→ **WHAT THE TASK ASKS**
Each entry should be given again exactly, with any image left out.
INFORMATION GIVEN Block Start
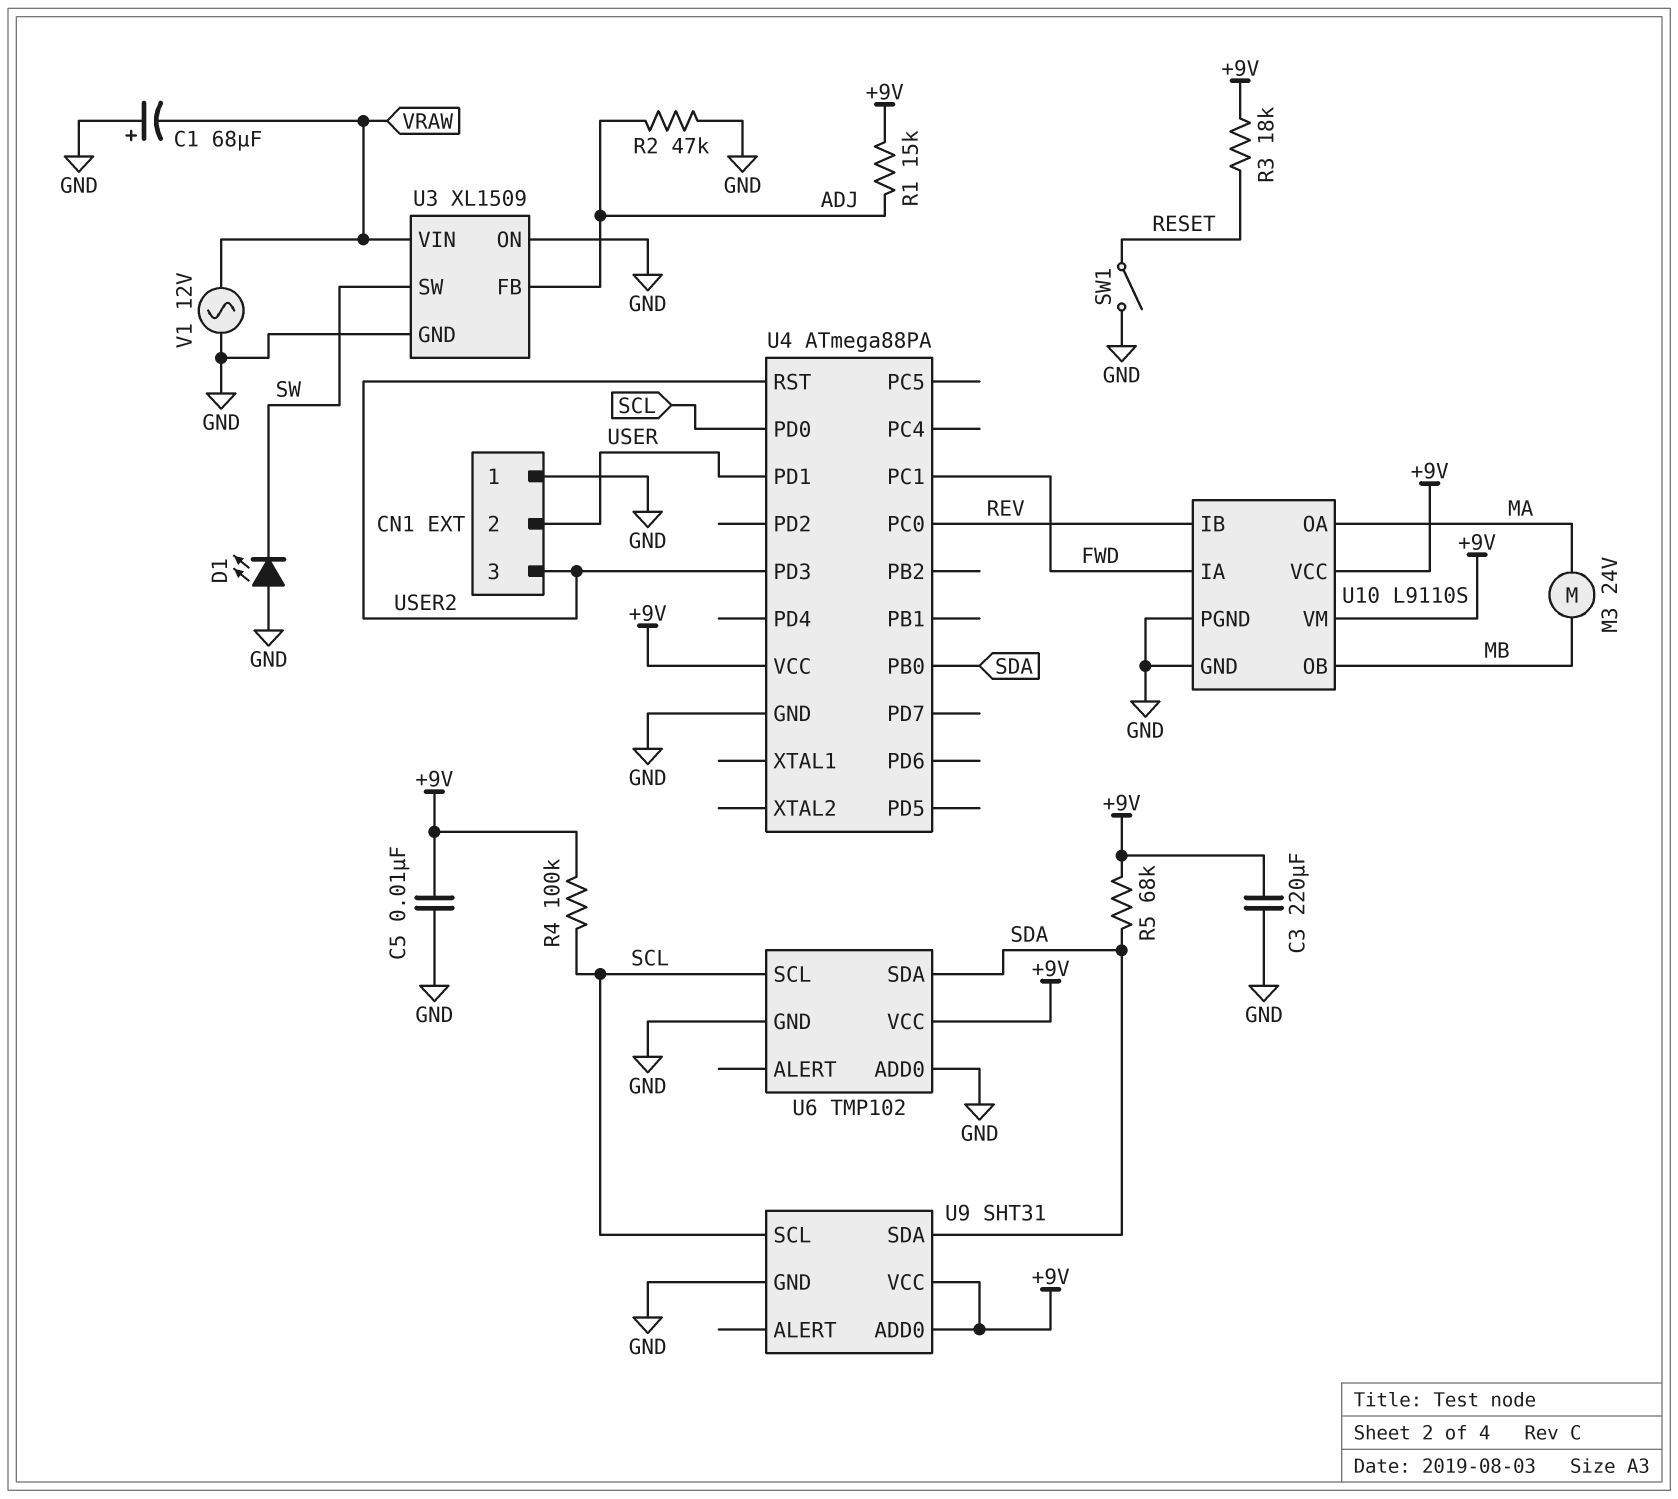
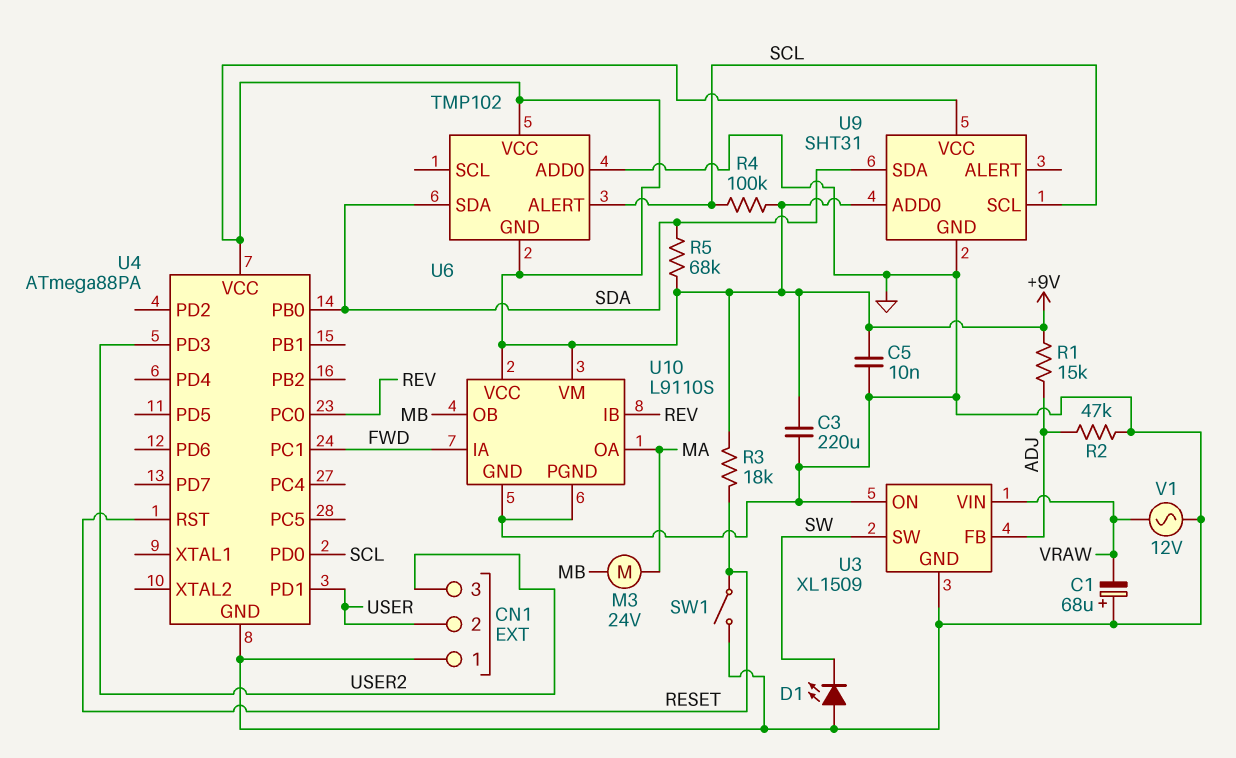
U4 pin RST: USER2 -> RESET
U6 pin ALERT: none -> SCL
U6 pin GND: GND -> +9V
U6 pin SCL: SCL -> none

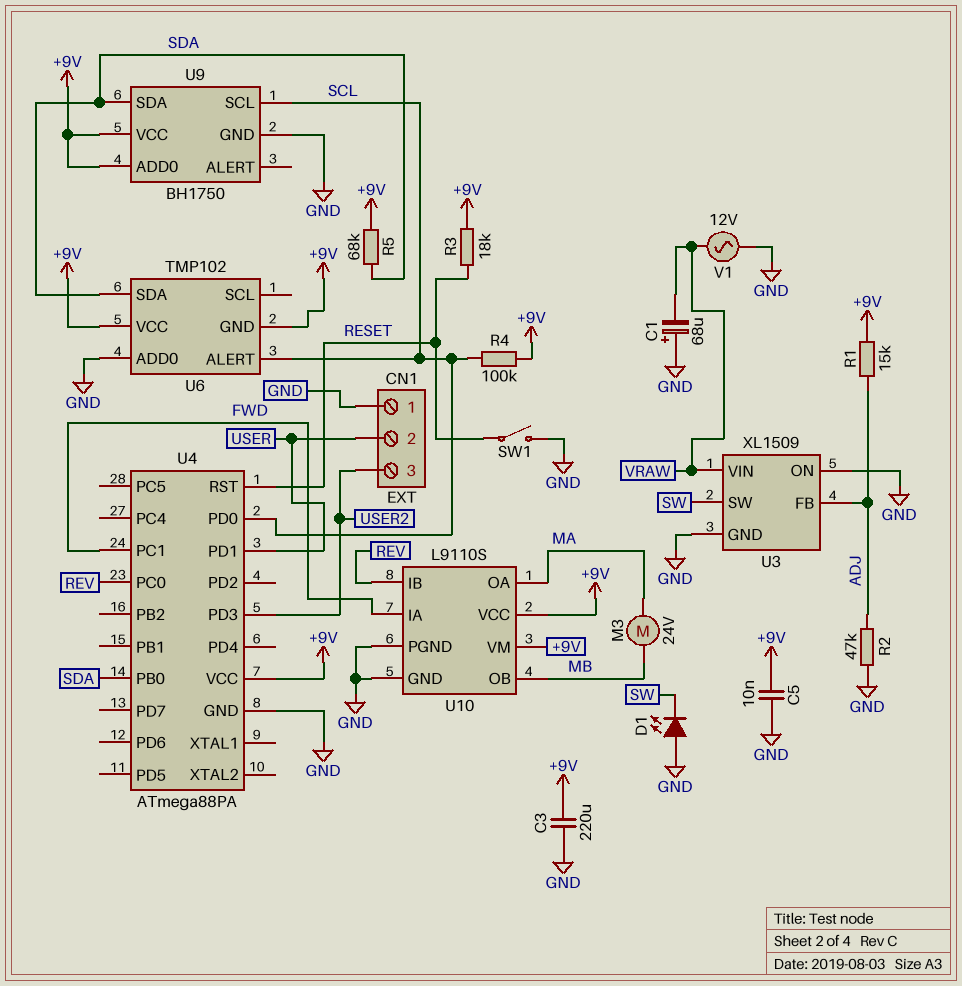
U9: SHT31 -> BH1750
INFORMATION GIVEN Block End
→ **EXERCISE RESPONSE**
U4 pin RST: USER2 -> RESET
U6 pin ALERT: none -> SCL
U6 pin GND: GND -> +9V
U6 pin SCL: SCL -> none

U9: SHT31 -> BH1750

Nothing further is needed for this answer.